Set out each line from the following listing that includes the word "orange".
================
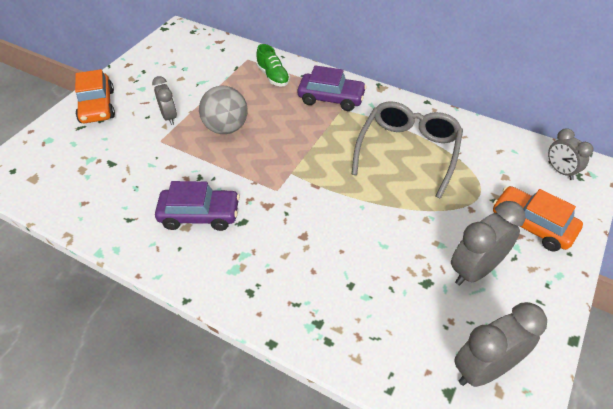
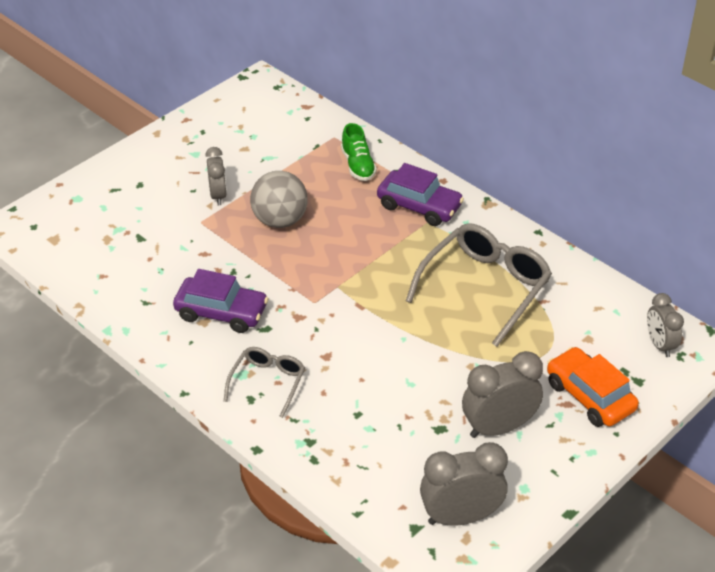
camera: 15 degrees right, 5 degrees down
(97, 106) = (139, 167): orange car -> none
(260, 272) = (268, 382): none -> grey glasses

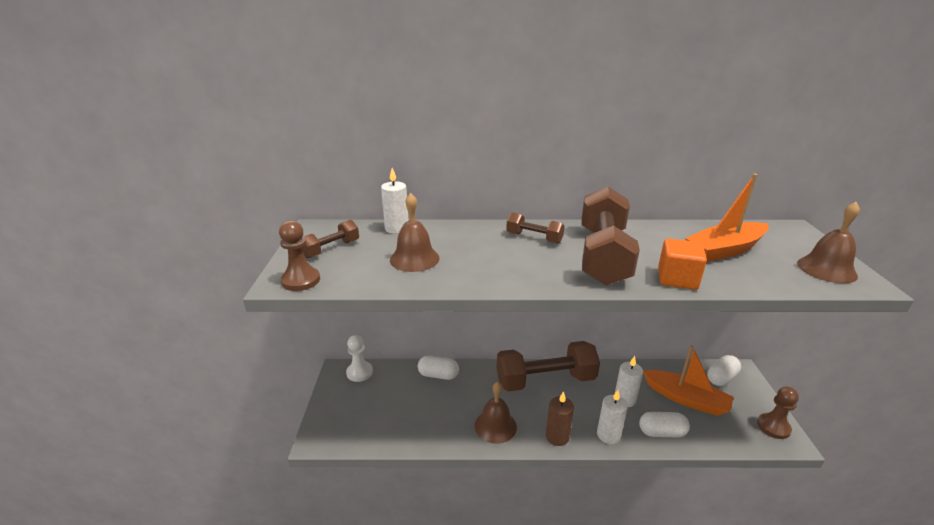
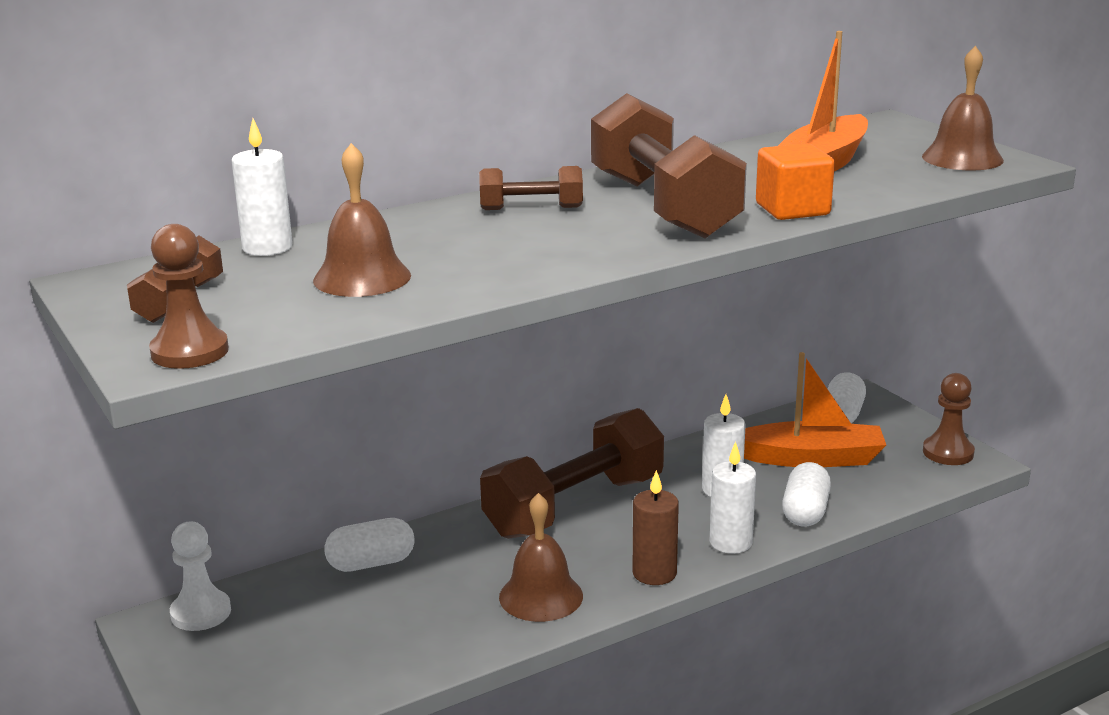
camera: 30 degrees left, 5 degrees down
(661, 432) = (805, 512): white capsule -> white capsule turned 45 degrees counterclockwise

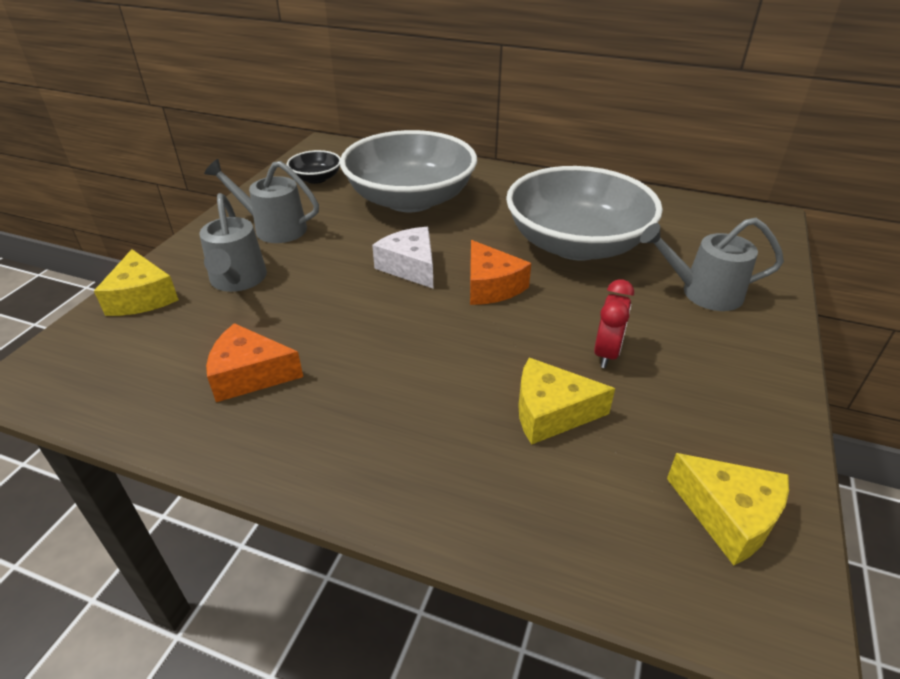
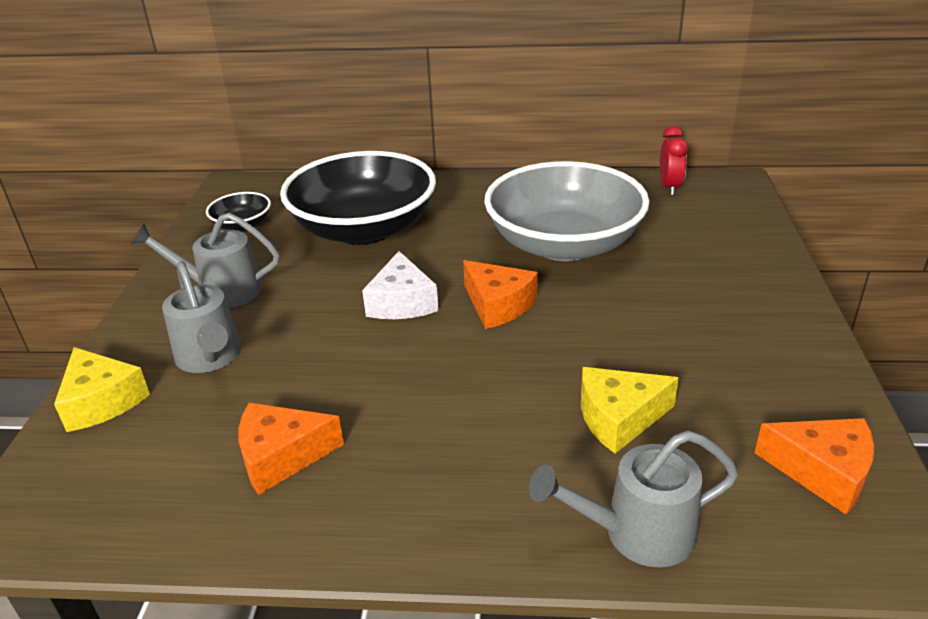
camera: 15 degrees left, 5 degrees down
(410, 199) = (364, 229): grey bowl -> black bowl
(410, 267) = (401, 302): white cheese -> white cheese turned 135 degrees counterclockwise
(606, 353) = (645, 348): red clock -> red clock (669, 187)
(702, 292) = (707, 269): grey watering can -> grey watering can (635, 533)
(728, 516) = (822, 472): yellow cheese -> orange cheese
================
| Solution |
(97, 106) = (139, 167): orange car -> none
(728, 516) = (822, 472): yellow cheese -> orange cheese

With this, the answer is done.